→ **Data supplied**
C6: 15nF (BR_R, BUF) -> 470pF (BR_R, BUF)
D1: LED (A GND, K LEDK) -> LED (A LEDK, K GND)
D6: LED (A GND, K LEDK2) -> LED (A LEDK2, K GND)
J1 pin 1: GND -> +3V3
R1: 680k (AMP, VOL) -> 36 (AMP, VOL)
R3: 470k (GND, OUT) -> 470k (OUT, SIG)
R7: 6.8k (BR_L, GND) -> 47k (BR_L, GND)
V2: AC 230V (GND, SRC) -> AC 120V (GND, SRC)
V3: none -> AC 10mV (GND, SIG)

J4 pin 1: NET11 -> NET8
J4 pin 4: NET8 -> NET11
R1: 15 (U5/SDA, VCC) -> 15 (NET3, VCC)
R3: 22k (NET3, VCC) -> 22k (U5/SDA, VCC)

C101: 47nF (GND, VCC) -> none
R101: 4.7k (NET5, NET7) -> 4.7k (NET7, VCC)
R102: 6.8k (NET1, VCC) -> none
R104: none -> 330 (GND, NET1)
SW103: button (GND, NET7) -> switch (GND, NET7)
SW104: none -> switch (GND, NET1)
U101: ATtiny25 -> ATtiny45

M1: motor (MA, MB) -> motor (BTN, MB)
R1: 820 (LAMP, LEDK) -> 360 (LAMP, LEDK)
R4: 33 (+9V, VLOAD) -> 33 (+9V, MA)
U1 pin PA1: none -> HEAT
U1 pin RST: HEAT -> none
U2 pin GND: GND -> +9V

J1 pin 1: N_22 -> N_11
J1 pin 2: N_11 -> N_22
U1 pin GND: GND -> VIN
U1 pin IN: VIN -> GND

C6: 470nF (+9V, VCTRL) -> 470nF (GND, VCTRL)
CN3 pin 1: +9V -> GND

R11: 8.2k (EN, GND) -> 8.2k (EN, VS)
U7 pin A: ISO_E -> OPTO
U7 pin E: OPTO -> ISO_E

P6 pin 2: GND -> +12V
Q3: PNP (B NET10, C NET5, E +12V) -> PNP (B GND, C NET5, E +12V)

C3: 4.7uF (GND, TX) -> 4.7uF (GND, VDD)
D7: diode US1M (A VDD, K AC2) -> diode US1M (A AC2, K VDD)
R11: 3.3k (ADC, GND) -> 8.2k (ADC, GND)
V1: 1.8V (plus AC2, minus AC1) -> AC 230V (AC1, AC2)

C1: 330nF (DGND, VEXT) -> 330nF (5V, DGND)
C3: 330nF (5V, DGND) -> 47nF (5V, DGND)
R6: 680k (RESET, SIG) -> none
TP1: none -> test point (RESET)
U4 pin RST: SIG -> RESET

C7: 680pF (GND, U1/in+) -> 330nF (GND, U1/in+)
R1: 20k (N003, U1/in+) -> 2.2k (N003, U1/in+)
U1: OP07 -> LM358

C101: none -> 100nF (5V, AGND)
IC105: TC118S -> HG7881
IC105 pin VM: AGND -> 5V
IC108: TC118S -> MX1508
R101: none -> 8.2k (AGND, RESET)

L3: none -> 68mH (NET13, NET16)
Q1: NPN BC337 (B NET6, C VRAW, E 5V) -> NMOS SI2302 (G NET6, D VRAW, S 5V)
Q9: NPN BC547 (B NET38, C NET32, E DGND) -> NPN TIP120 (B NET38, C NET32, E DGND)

→ **What to work on**
Repeat exactly the lines above from the line that contains "C101: none -> 100nF (5V, AGND)" through the end. Include both of these ends; leave out everything else.

→ **Solution for this exercise**
C101: none -> 100nF (5V, AGND)
IC105: TC118S -> HG7881
IC105 pin VM: AGND -> 5V
IC108: TC118S -> MX1508
R101: none -> 8.2k (AGND, RESET)

L3: none -> 68mH (NET13, NET16)
Q1: NPN BC337 (B NET6, C VRAW, E 5V) -> NMOS SI2302 (G NET6, D VRAW, S 5V)
Q9: NPN BC547 (B NET38, C NET32, E DGND) -> NPN TIP120 (B NET38, C NET32, E DGND)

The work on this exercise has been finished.